**DATASET ENTRIES**
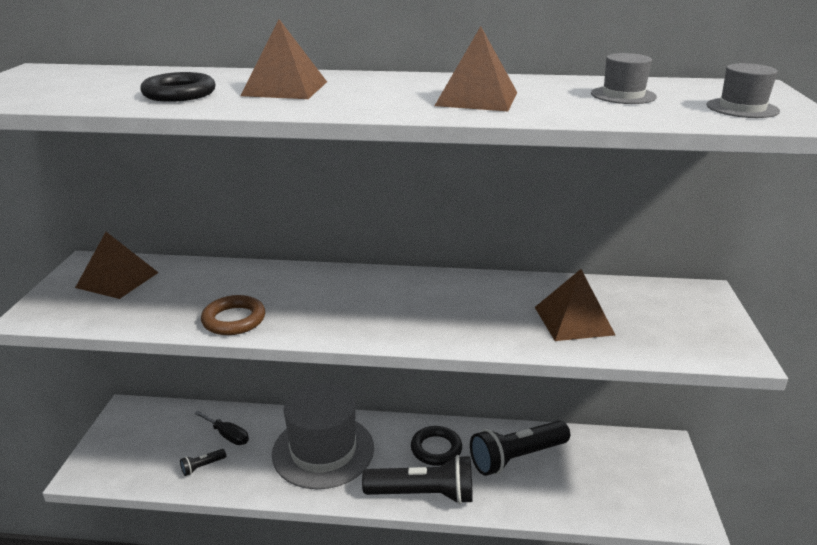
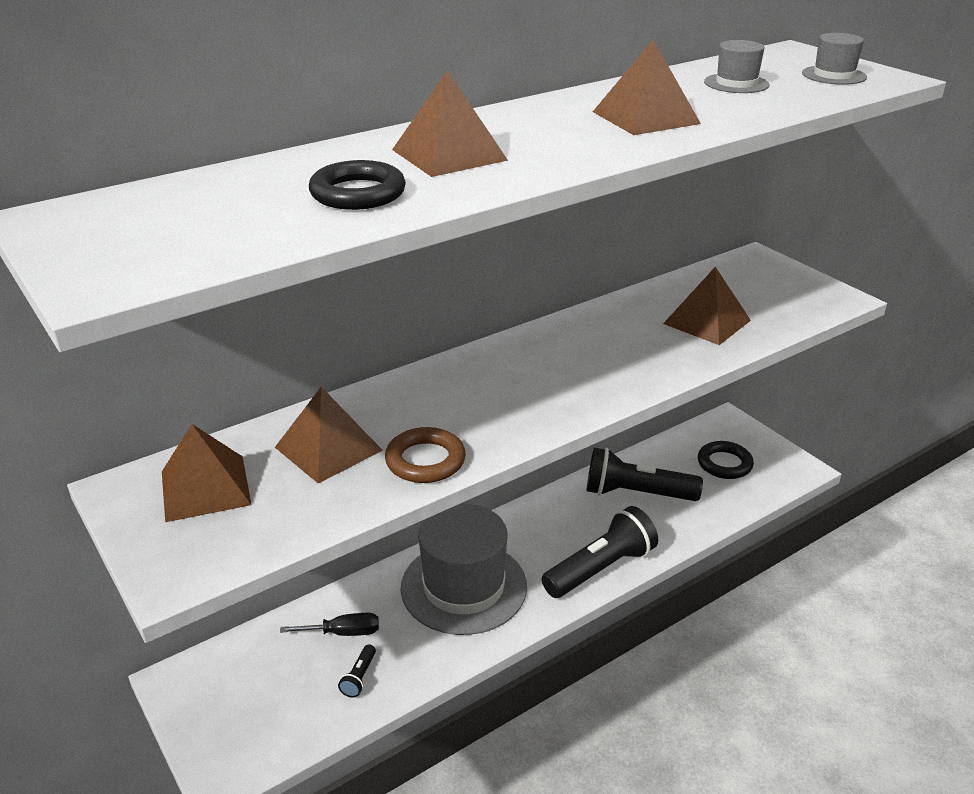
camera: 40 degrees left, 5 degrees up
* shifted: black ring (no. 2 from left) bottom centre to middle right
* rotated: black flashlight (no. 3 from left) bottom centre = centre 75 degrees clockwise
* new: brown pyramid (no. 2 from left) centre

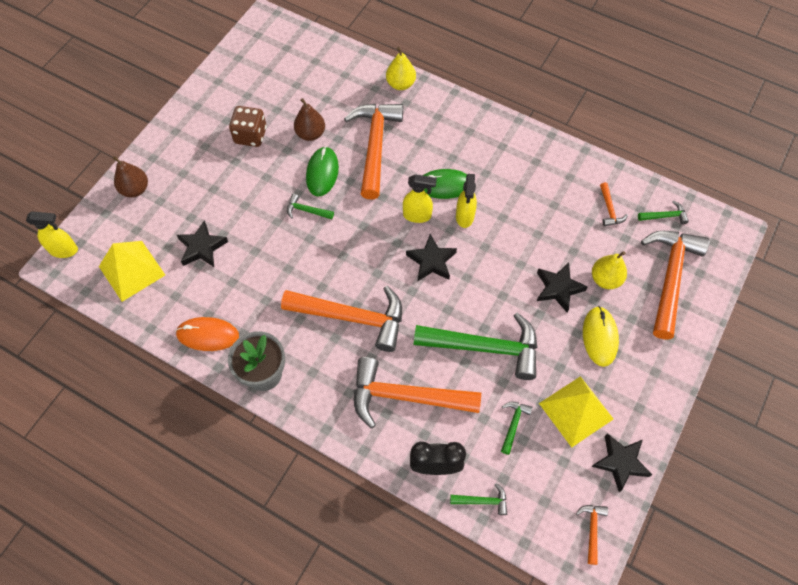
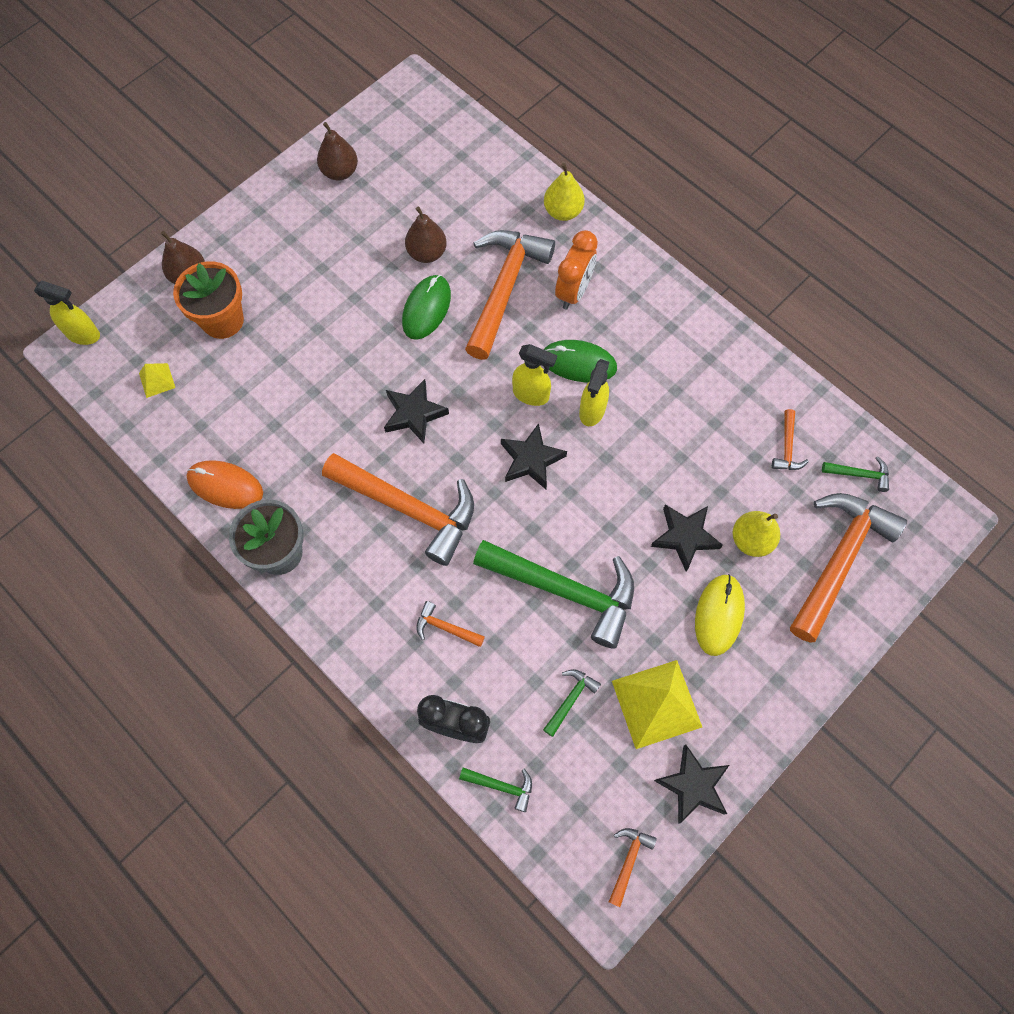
camera: 15 degrees right, 5 degrees up
* scaled: yellow pyramid (no. 1 from left) middle left = middle left x0.48
* shifted: black star (no. 1 from left) middle left to centre
* gone: brown dice top left
* gone: green hammer (no. 1 from left) centre
* scaled: orange hammer (no. 3 from left in the first image) bottom centre = centre x0.42
* new: orange flower pot top left
* new: brown pear (no. 2 from left) top left
* new: orange clock top centre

**THE PROBLEM**
Because pictures are not wanted, give every entry above again exactly without them.

**RESPONSE AREA**
camera: 40 degrees left, 5 degrees up
* shifted: black ring (no. 2 from left) bottom centre to middle right
* rotated: black flashlight (no. 3 from left) bottom centre = centre 75 degrees clockwise
* new: brown pyramid (no. 2 from left) centre

camera: 15 degrees right, 5 degrees up
* scaled: yellow pyramid (no. 1 from left) middle left = middle left x0.48
* shifted: black star (no. 1 from left) middle left to centre
* gone: brown dice top left
* gone: green hammer (no. 1 from left) centre
* scaled: orange hammer (no. 3 from left in the first image) bottom centre = centre x0.42
* new: orange flower pot top left
* new: brown pear (no. 2 from left) top left
* new: orange clock top centre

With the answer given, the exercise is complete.